* Activity
Report each line from the records where the string "degrees" turns up.
Start of Supplied data
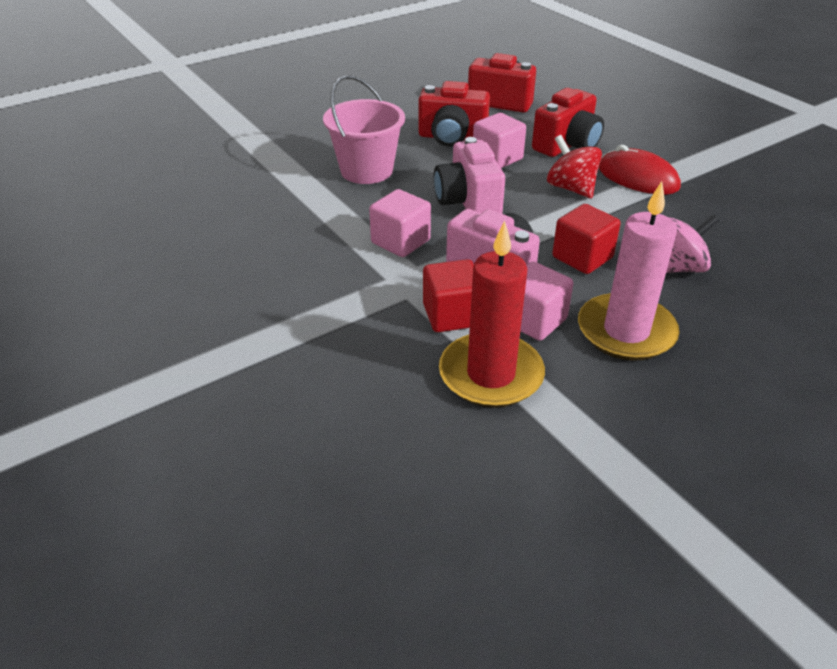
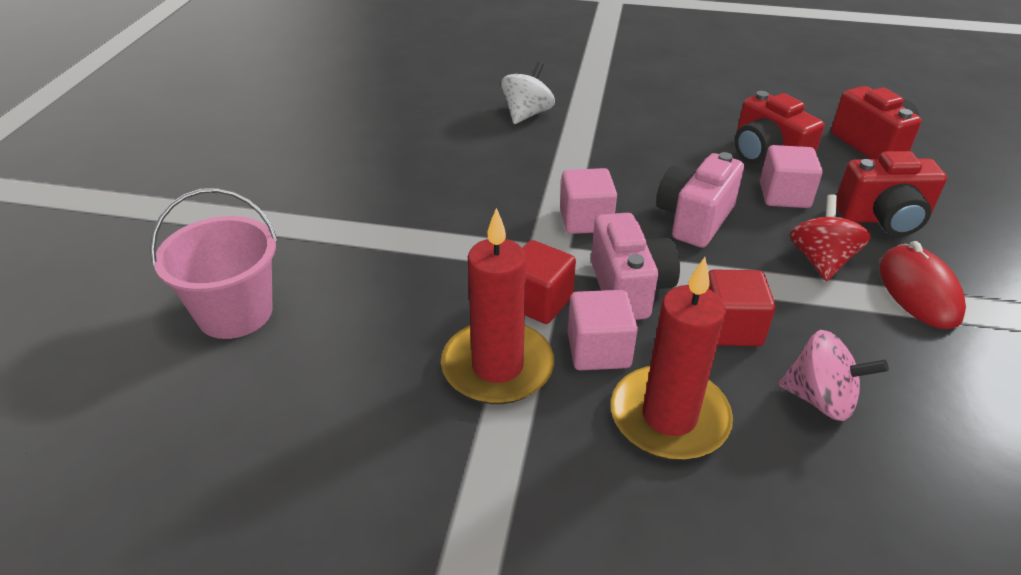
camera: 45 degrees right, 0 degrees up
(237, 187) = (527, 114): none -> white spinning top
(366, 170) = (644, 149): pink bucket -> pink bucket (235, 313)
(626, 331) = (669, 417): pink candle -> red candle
End of Supplied data
Start of Supplied data
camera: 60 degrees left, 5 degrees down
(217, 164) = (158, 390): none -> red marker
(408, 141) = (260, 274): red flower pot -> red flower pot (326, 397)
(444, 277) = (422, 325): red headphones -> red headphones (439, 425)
End of Supplied data
* Output of the task
camera: 45 degrees right, 0 degrees up
camera: 60 degrees left, 5 degrees down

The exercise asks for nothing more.